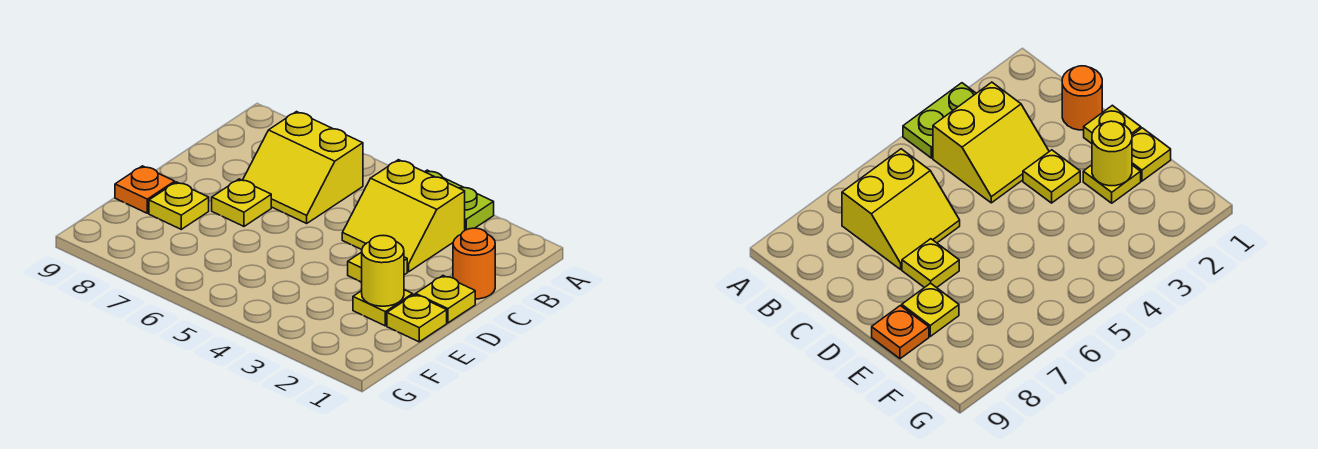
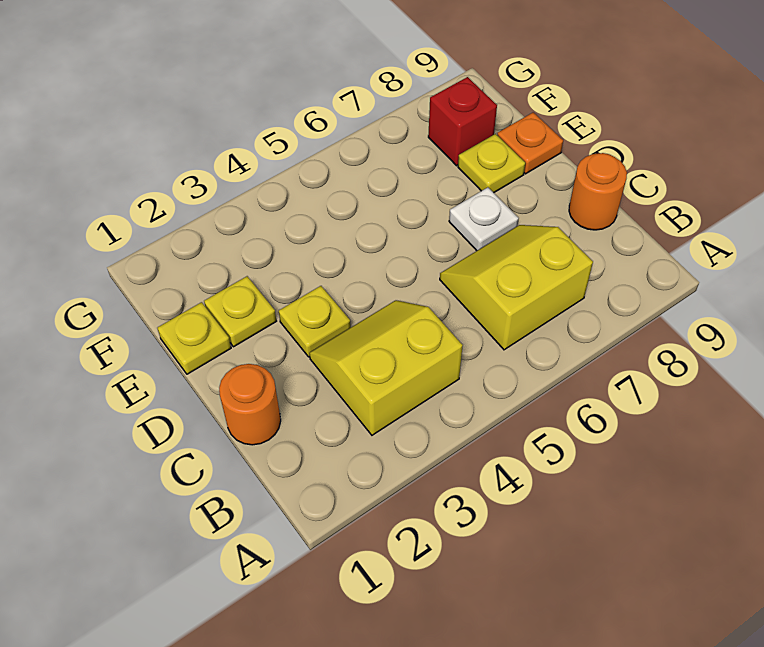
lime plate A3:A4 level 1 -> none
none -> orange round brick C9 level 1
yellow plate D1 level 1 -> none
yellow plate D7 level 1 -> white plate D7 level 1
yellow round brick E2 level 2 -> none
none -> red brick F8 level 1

_____

To do:
Retype every entry word for word, but do not carry over the pictures.

Task answer:
lime plate A3:A4 level 1 -> none
none -> orange round brick C9 level 1
yellow plate D1 level 1 -> none
yellow plate D7 level 1 -> white plate D7 level 1
yellow round brick E2 level 2 -> none
none -> red brick F8 level 1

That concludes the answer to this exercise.